▸ Activity
Lines holding the string "shifted" in the listing below are to be copied.

Exercise material Start Marker

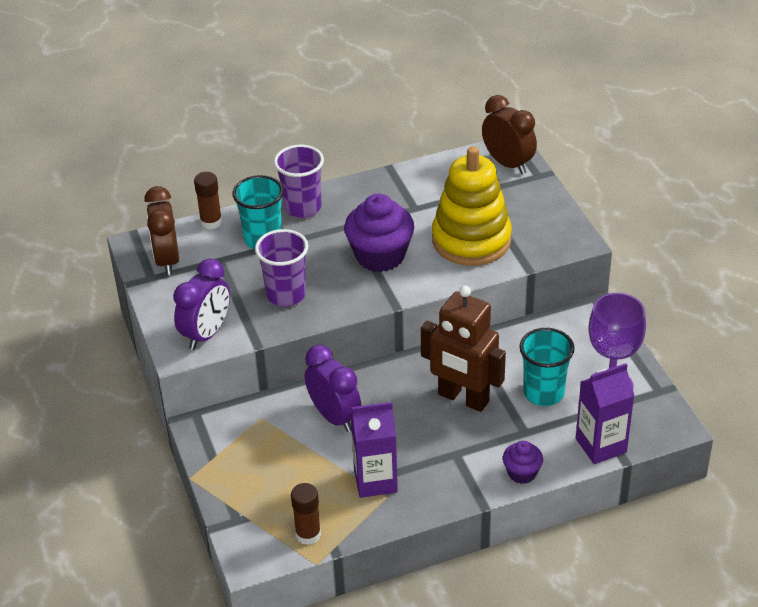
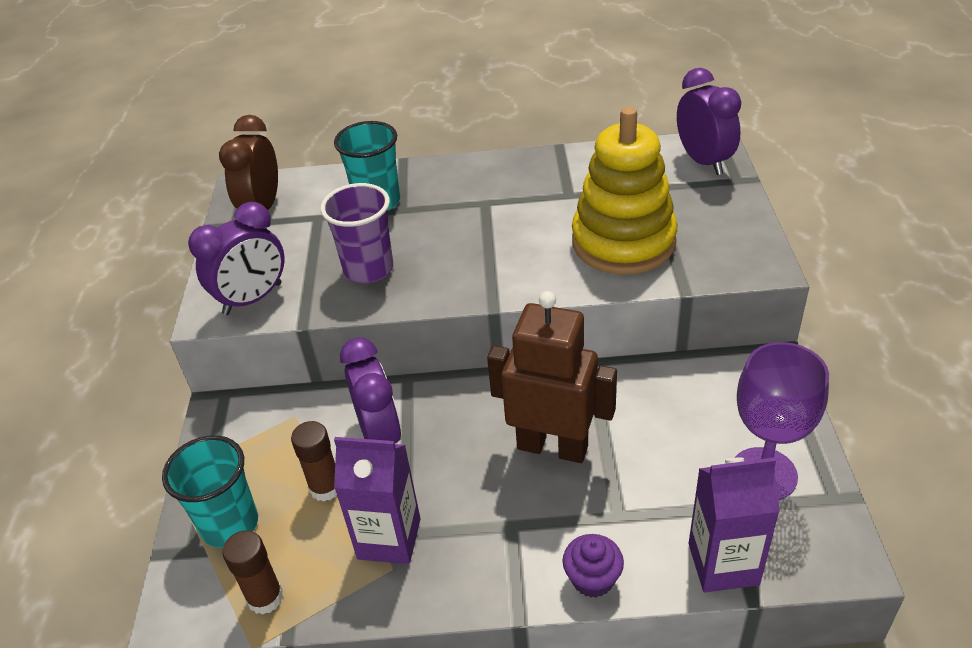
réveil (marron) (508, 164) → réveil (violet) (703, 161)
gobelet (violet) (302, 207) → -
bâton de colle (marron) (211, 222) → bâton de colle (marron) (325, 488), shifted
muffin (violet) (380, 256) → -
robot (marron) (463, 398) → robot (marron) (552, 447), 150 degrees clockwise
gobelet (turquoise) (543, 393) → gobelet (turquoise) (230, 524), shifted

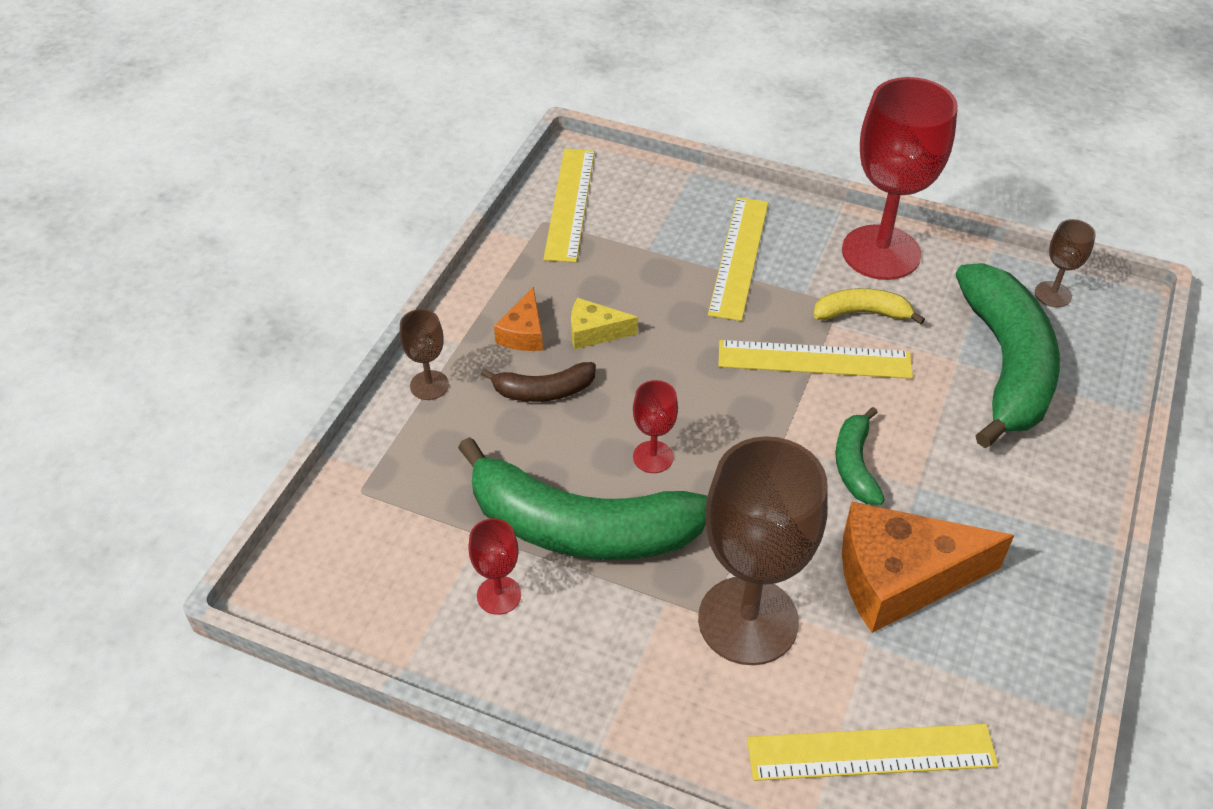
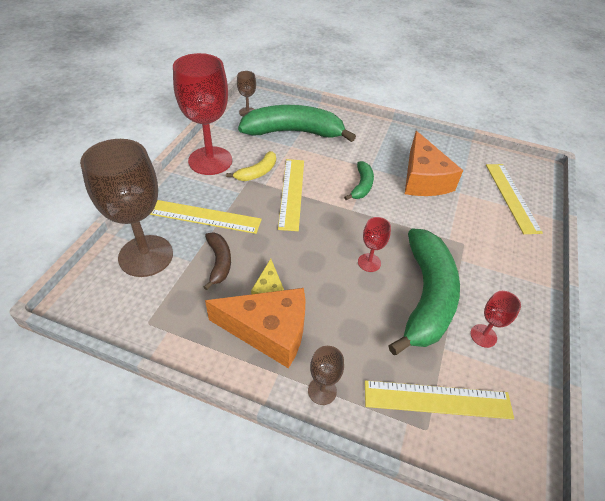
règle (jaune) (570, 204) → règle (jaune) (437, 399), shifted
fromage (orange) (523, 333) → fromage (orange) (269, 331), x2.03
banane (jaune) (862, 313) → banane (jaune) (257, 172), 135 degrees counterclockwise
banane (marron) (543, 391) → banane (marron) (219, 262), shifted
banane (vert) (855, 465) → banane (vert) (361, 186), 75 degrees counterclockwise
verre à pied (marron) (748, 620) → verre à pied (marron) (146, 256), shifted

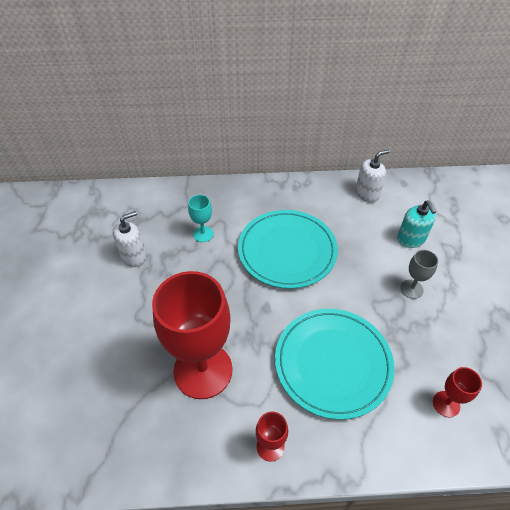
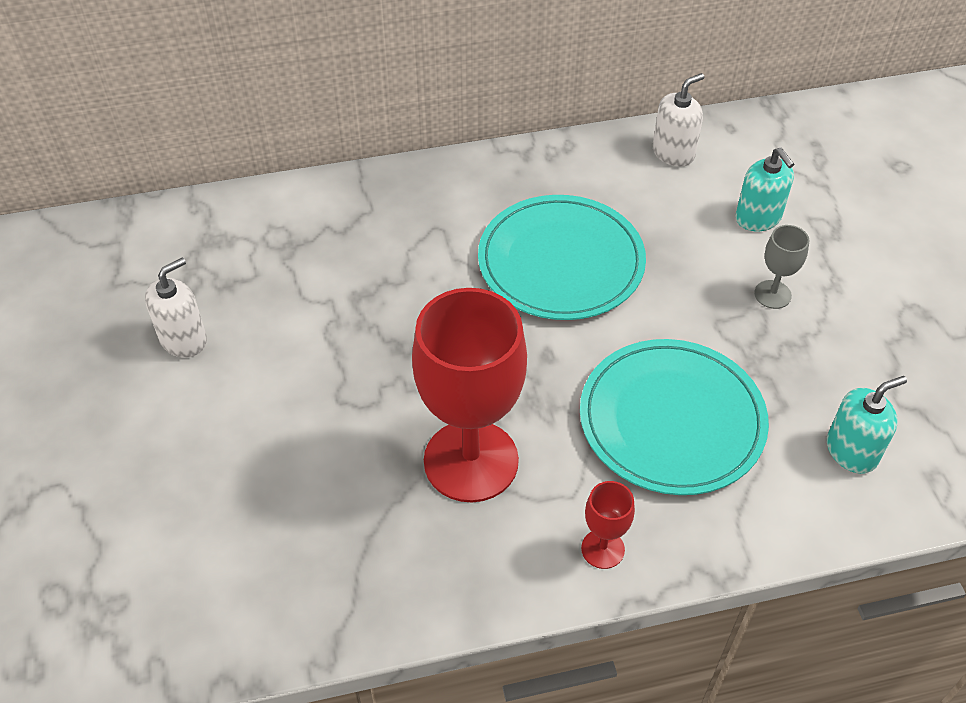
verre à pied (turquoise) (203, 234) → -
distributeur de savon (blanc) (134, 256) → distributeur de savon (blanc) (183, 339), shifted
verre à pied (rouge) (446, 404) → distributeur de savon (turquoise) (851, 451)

Exercise material End Marker
Exercise material Start Marker

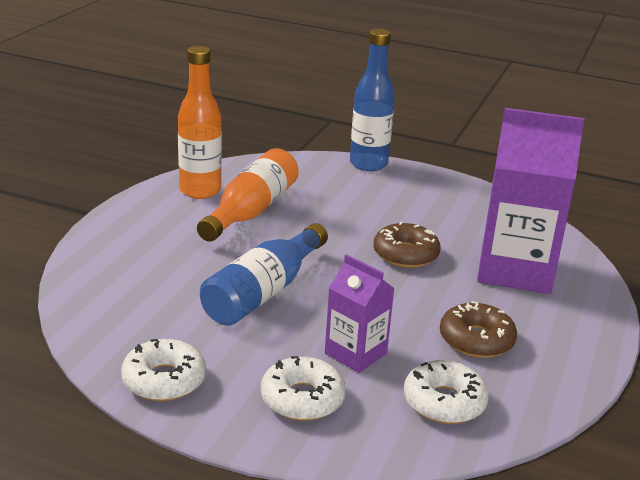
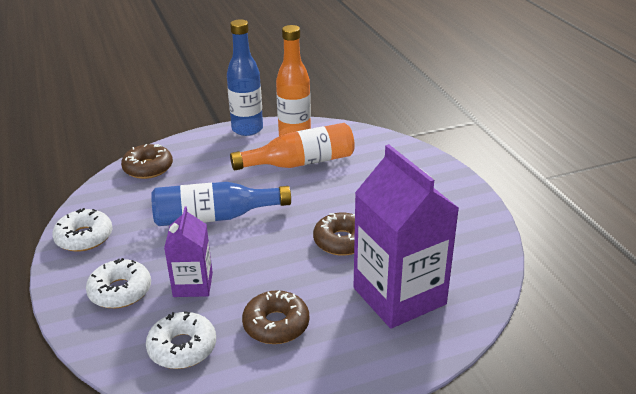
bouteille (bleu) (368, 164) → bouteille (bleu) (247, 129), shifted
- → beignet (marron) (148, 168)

Exercise material End Marker

▸ Solution to this task
bâton de colle (marron) (211, 222) → bâton de colle (marron) (325, 488), shifted
gobelet (turquoise) (543, 393) → gobelet (turquoise) (230, 524), shifted
règle (jaune) (570, 204) → règle (jaune) (437, 399), shifted
banane (marron) (543, 391) → banane (marron) (219, 262), shifted
verre à pied (marron) (748, 620) → verre à pied (marron) (146, 256), shifted
distributeur de savon (blanc) (134, 256) → distributeur de savon (blanc) (183, 339), shifted
bouteille (bleu) (368, 164) → bouteille (bleu) (247, 129), shifted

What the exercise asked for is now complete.